Dataset records:
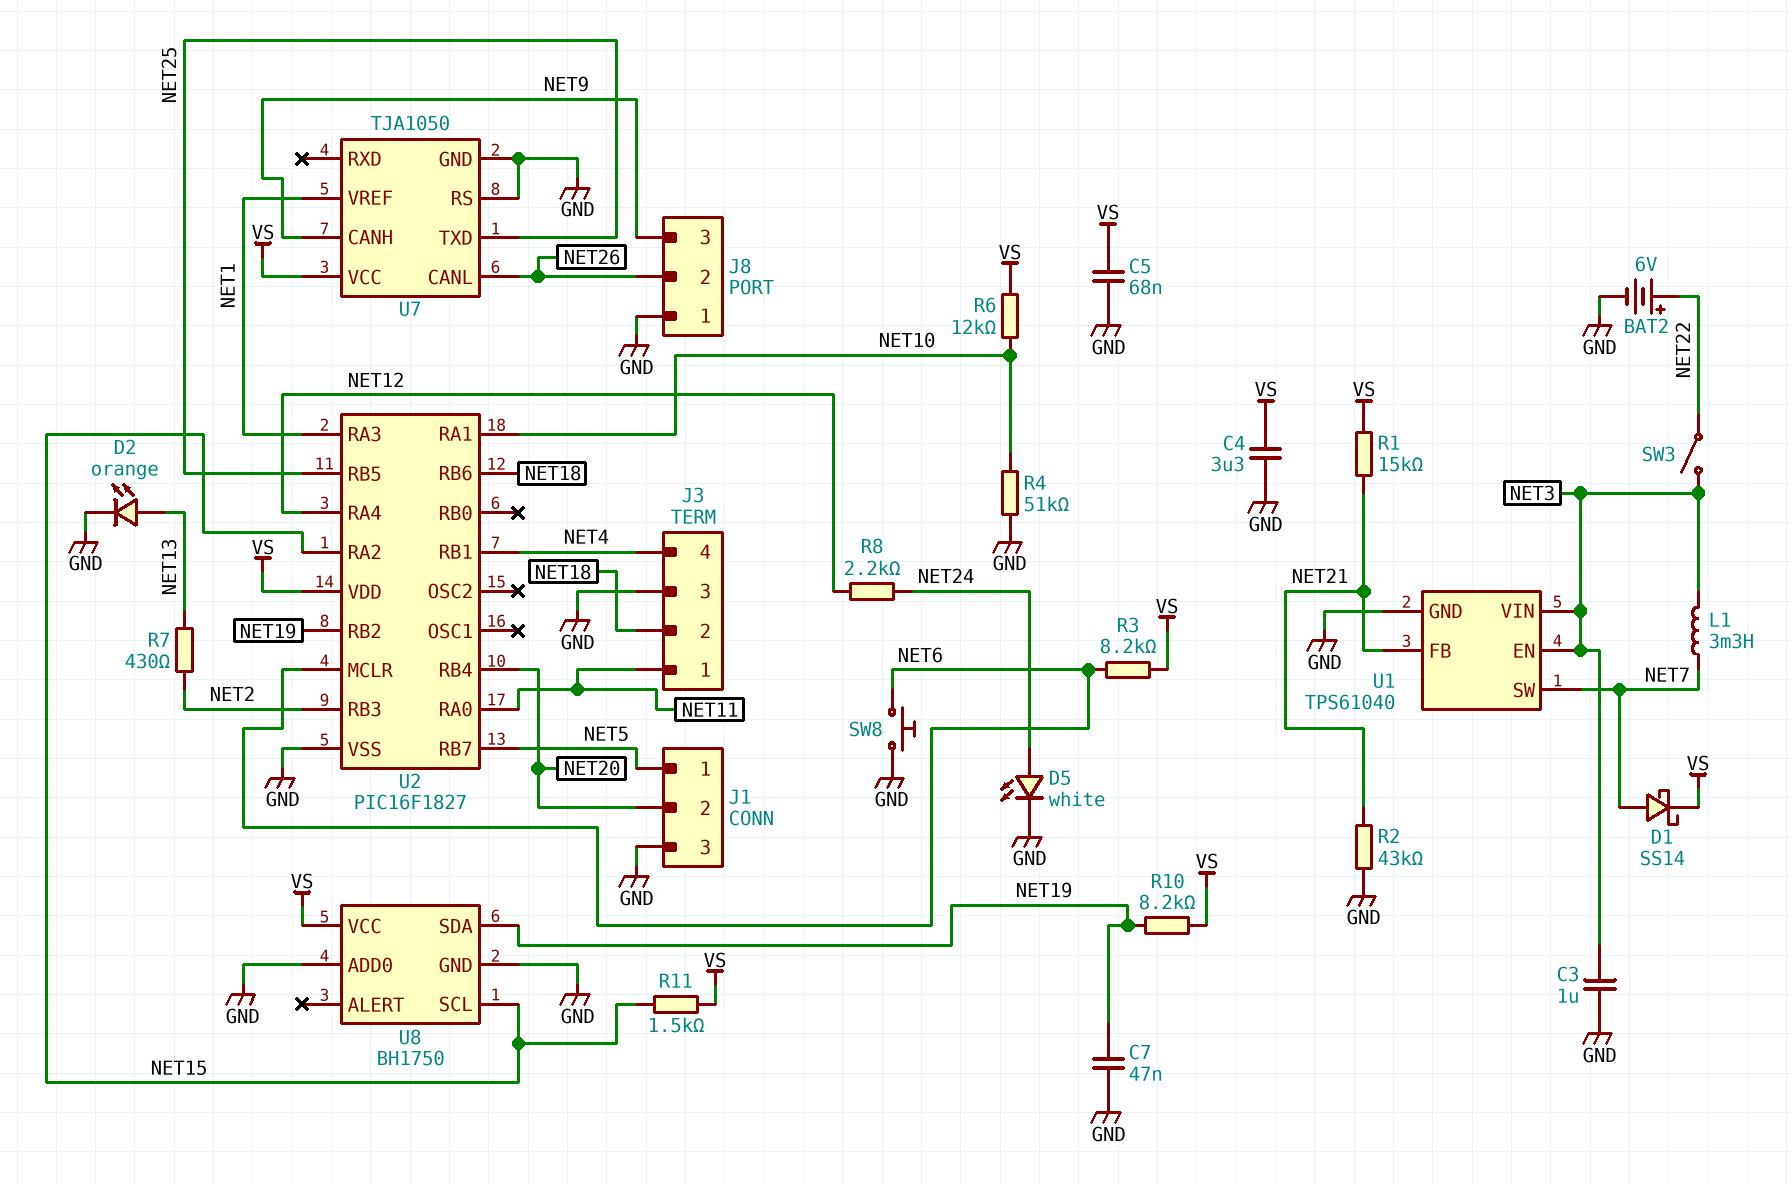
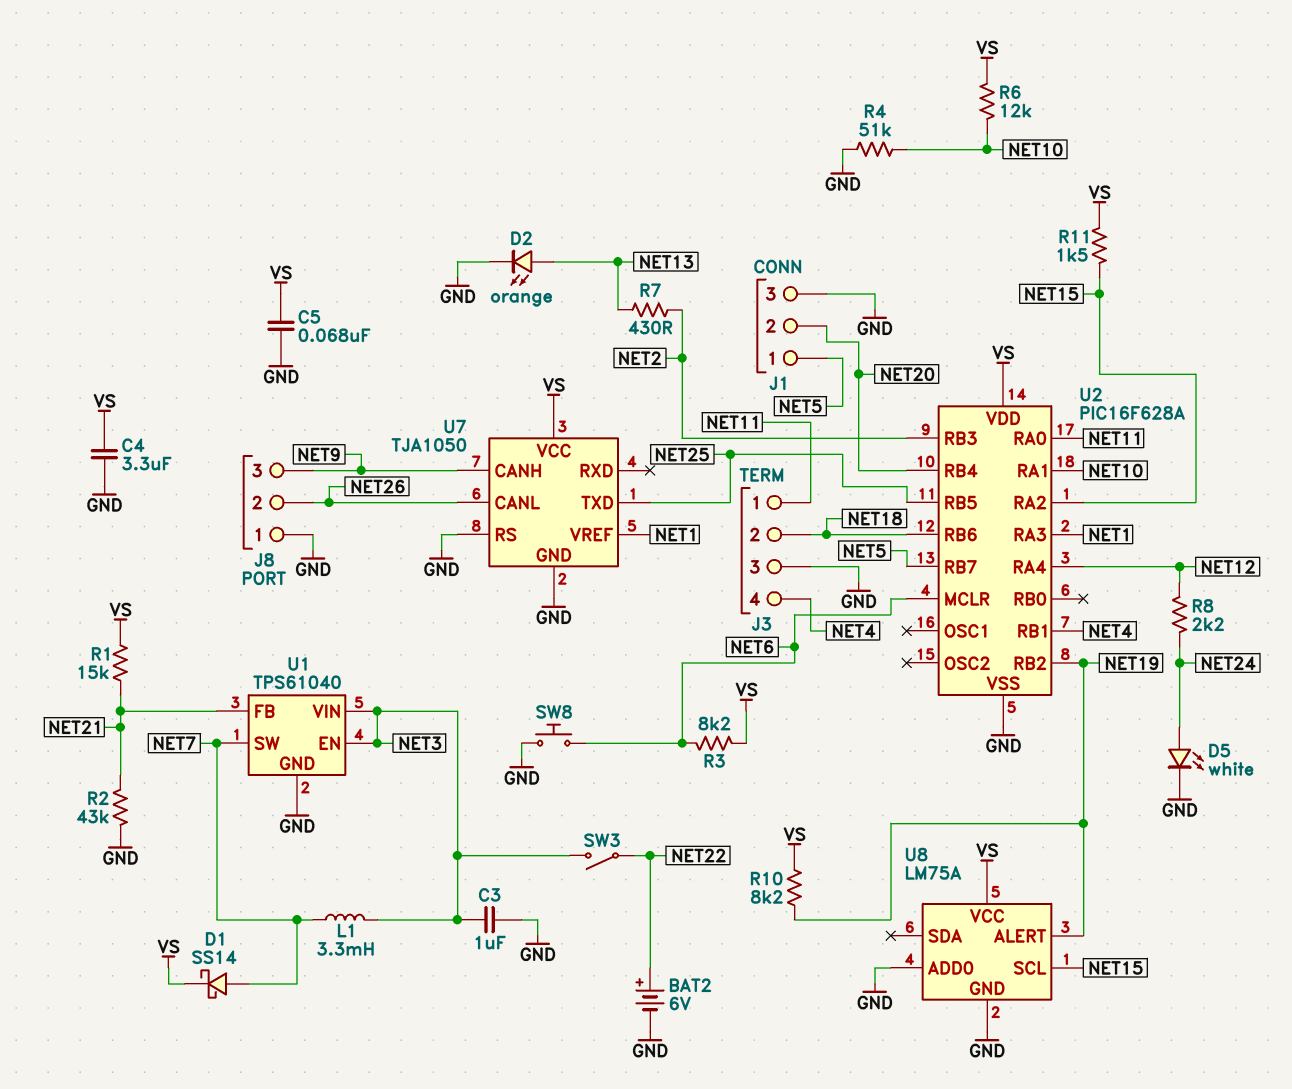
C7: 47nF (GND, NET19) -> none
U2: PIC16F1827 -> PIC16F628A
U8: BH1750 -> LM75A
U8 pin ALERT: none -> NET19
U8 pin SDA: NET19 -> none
==
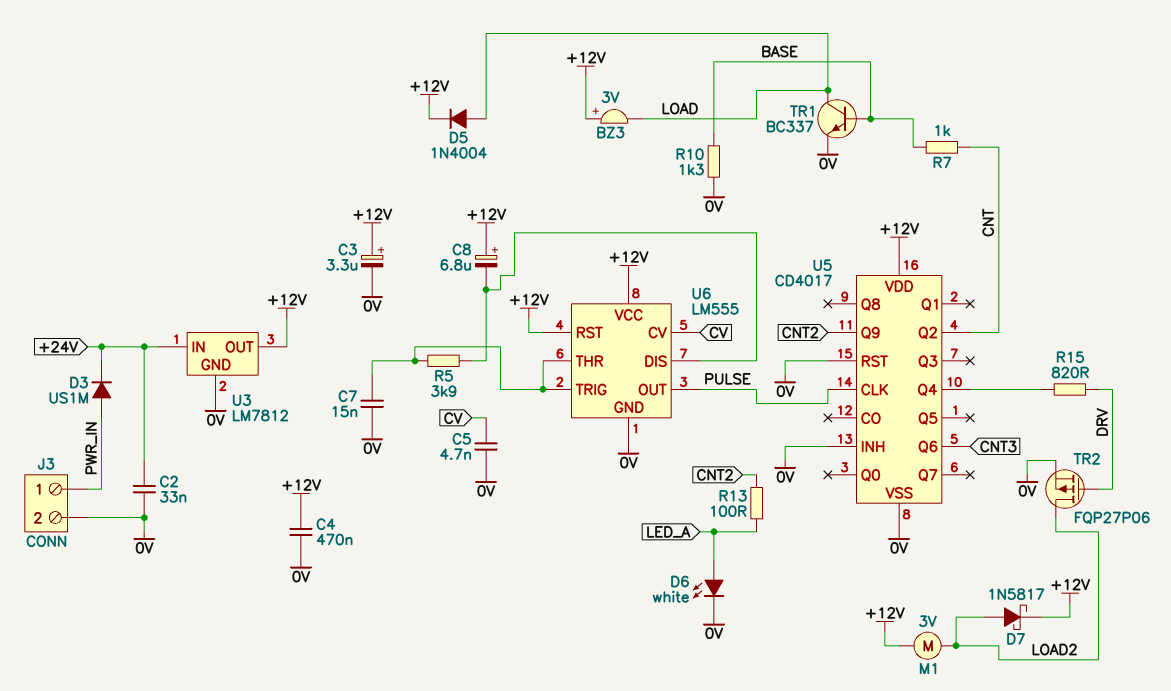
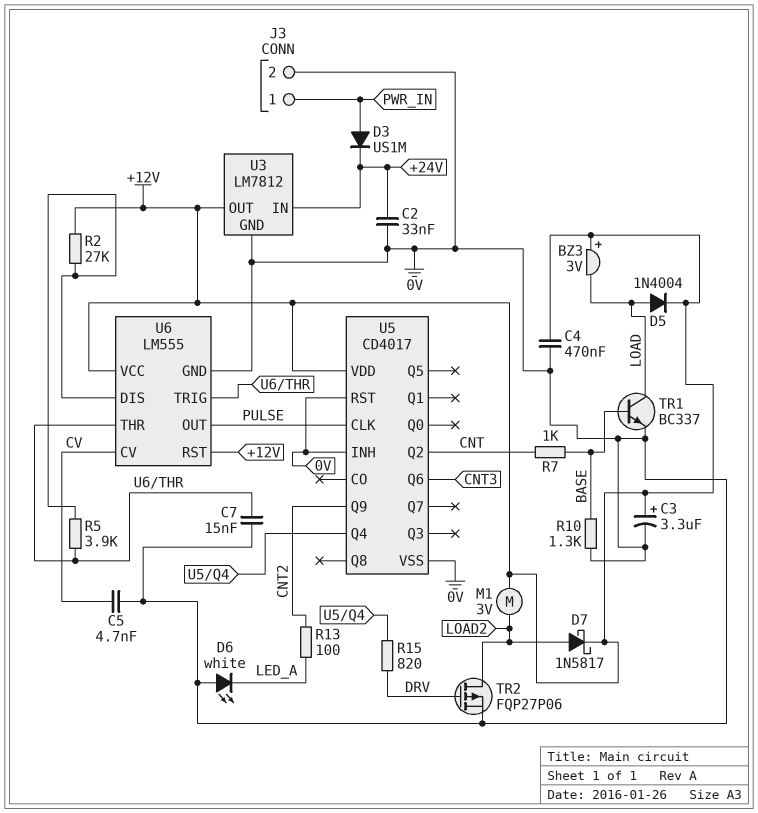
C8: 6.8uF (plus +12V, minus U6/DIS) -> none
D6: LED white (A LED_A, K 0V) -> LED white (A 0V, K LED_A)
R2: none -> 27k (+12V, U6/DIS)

Exercise requirements: Give again, word for word, every line of the listing above from the one with "C7: 47nF (GND, NET19) -> none" to the one with "U8 pin SDA: NET19 -> none", both inclusive, and nothing beyond them.

Exercise output:
C7: 47nF (GND, NET19) -> none
U2: PIC16F1827 -> PIC16F628A
U8: BH1750 -> LM75A
U8 pin ALERT: none -> NET19
U8 pin SDA: NET19 -> none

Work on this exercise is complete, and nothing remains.